*** Opening of Source material ***

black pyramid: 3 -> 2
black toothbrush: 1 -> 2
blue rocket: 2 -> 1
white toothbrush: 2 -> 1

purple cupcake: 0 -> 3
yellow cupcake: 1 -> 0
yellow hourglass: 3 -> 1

*** Close of Source material ***
*** Opening of Source material ***

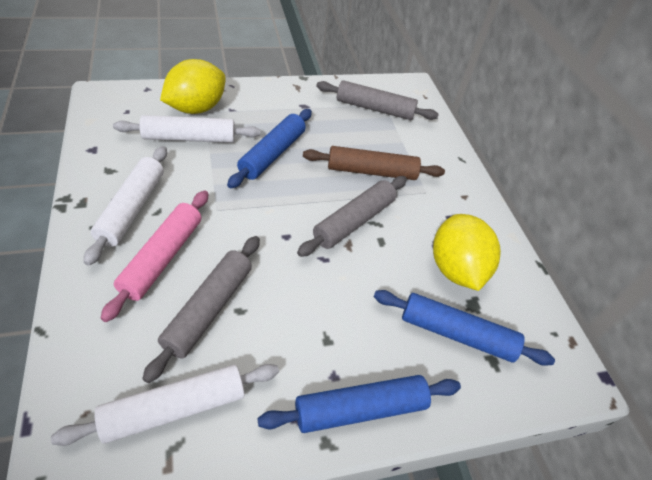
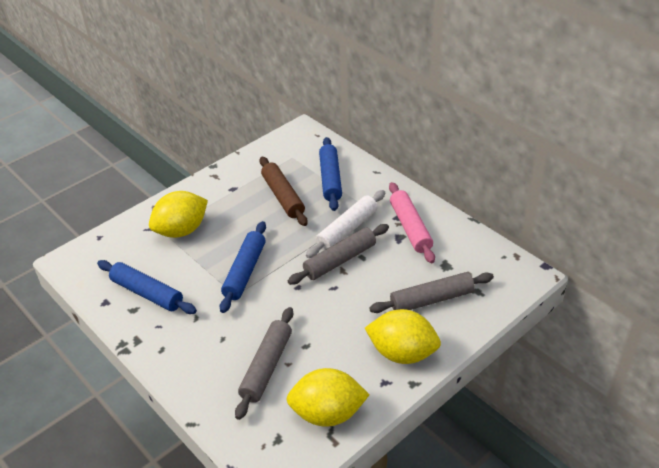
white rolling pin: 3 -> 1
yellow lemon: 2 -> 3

*** Close of Source material ***

**Problem requirements:**
Wherever "yellow" turns up in the records, copy the whole line.

**Completed task:**
yellow cupcake: 1 -> 0
yellow hourglass: 3 -> 1
yellow lemon: 2 -> 3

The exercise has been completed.